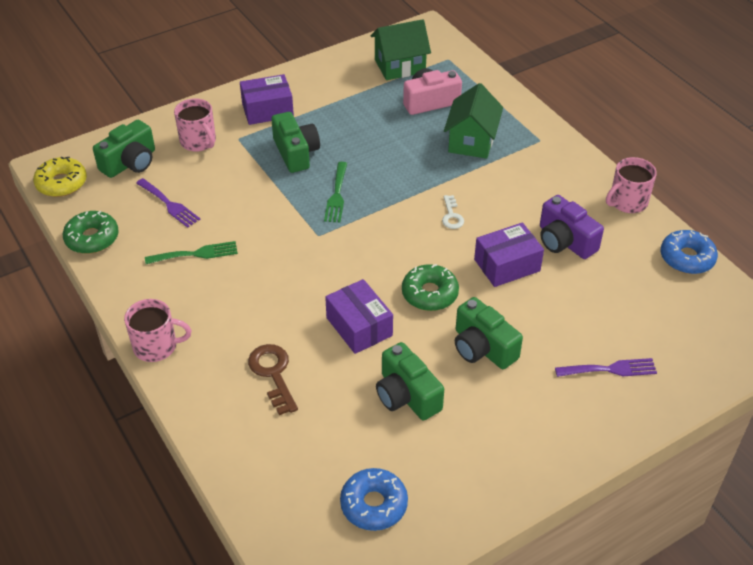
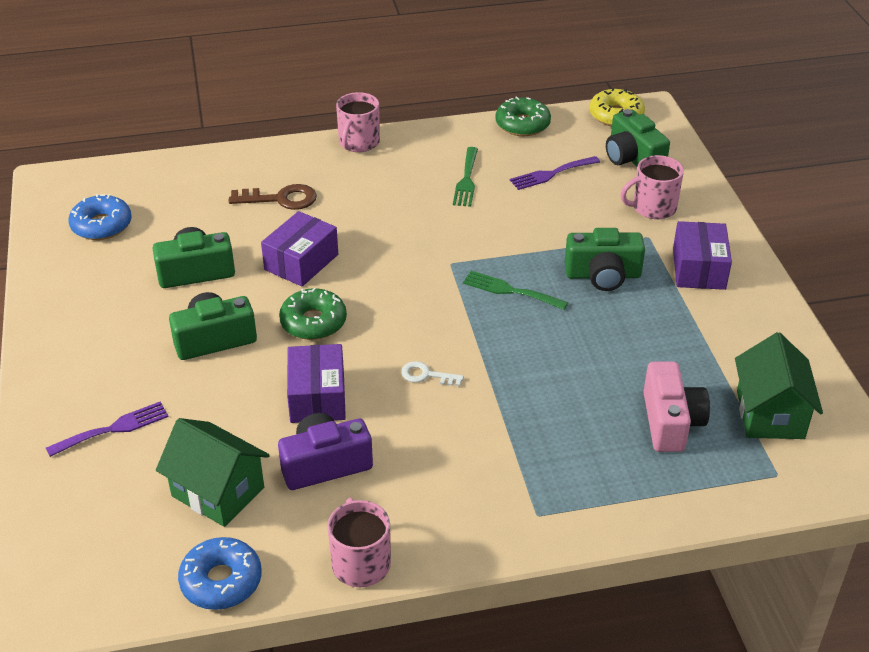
camera: 110 degrees right, 5 degrees down
(359, 327) = (301, 262): purple box -> purple box turned 45 degrees counterclockwise
(471, 141) = (564, 439): green house -> green house (218, 492)
(610, 369) = (114, 429): purple fork -> purple fork turned 135 degrees counterclockwise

**ASSIGNMENT**. Output all of the data above exactly; no pictures should appear.

**WRITTEN SOLUTION**.
camera: 110 degrees right, 5 degrees down
(359, 327) = (301, 262): purple box -> purple box turned 45 degrees counterclockwise
(471, 141) = (564, 439): green house -> green house (218, 492)
(610, 369) = (114, 429): purple fork -> purple fork turned 135 degrees counterclockwise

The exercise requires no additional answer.